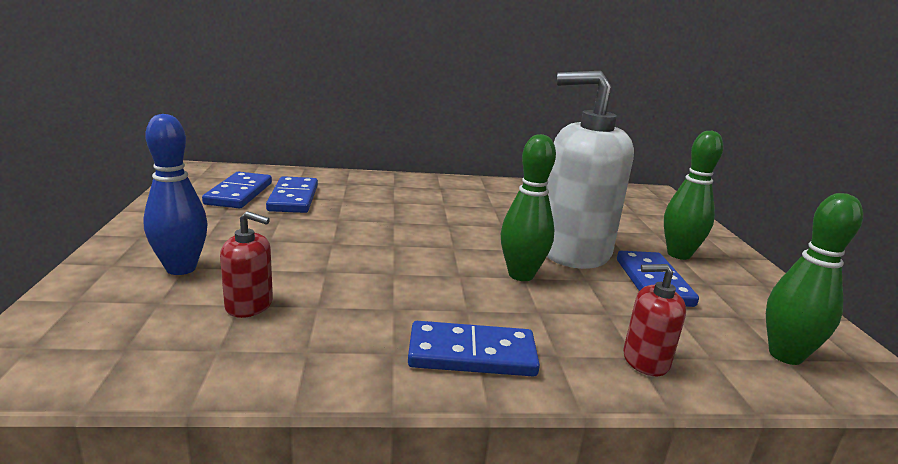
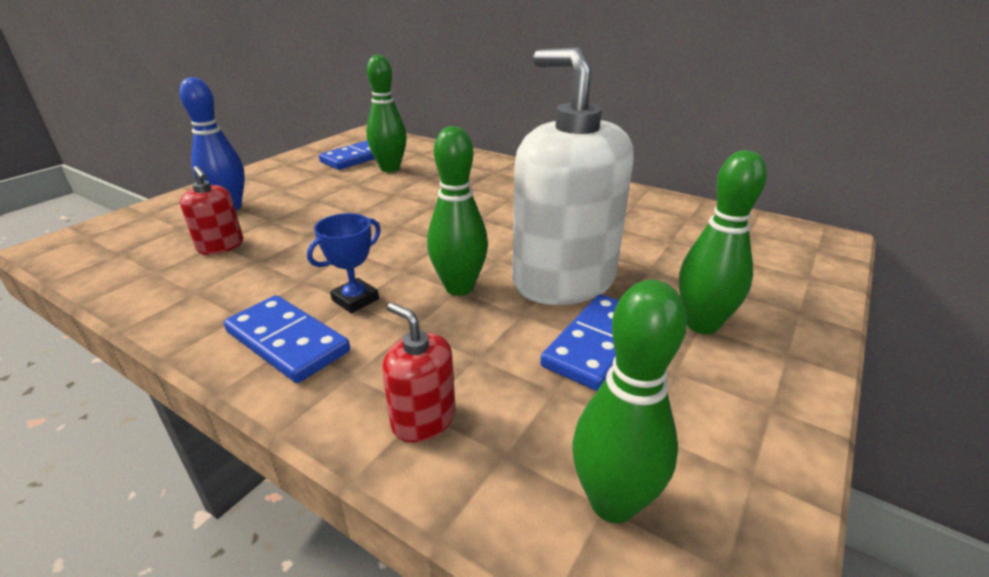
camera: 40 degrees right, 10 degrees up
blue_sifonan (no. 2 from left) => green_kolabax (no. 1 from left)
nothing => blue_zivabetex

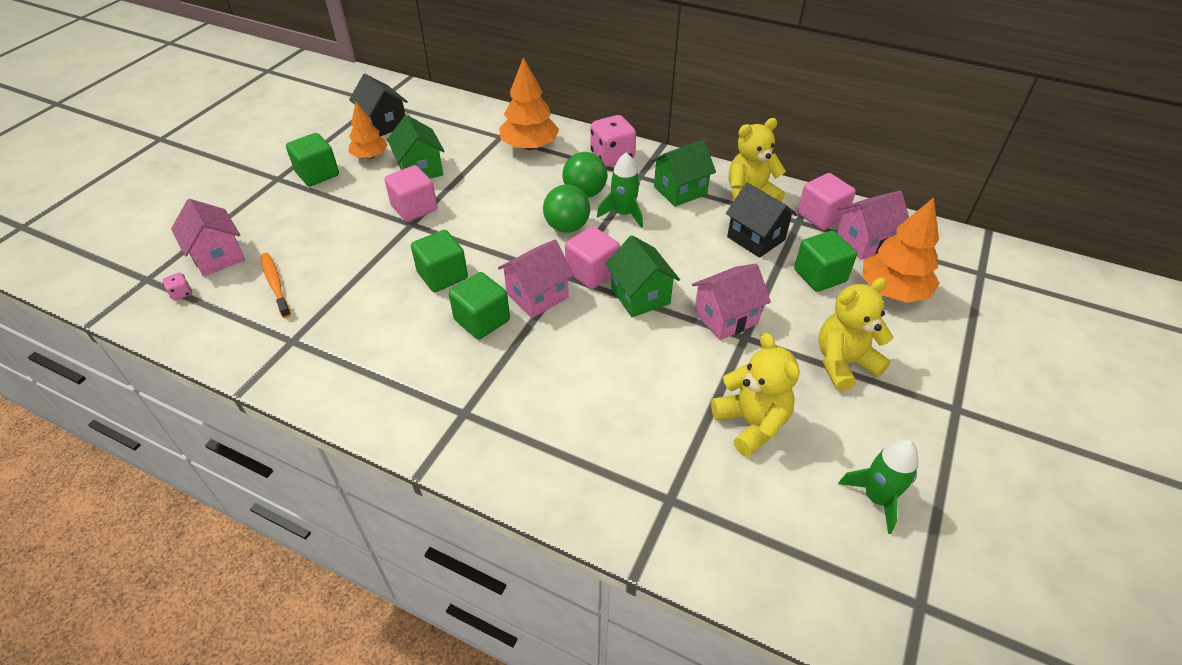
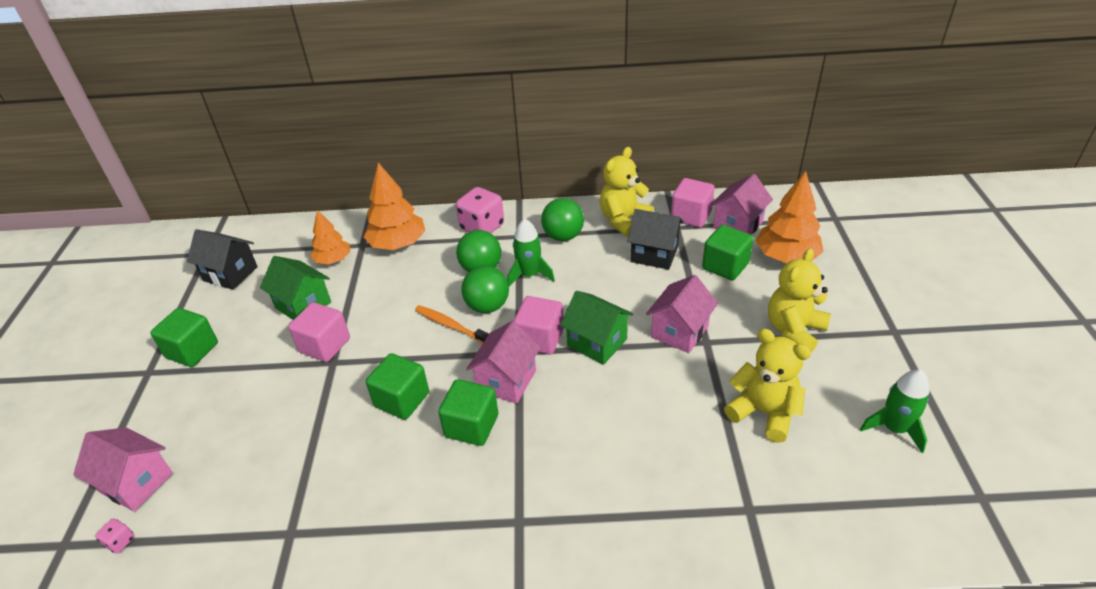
camera: 25 degrees left, 5 degrees down
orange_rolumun, shifted
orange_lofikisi (no. 1 from left), shifted
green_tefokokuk (no. 3 from left) => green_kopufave (no. 3 from left)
============
• _Instructions to follow_
Word for word, write out the whole listing, keeping none of the pictures.

• _Expected output_
camera: 40 degrees right, 10 degrees up
blue_sifonan (no. 2 from left) => green_kolabax (no. 1 from left)
nothing => blue_zivabetex

camera: 25 degrees left, 5 degrees down
orange_rolumun, shifted
orange_lofikisi (no. 1 from left), shifted
green_tefokokuk (no. 3 from left) => green_kopufave (no. 3 from left)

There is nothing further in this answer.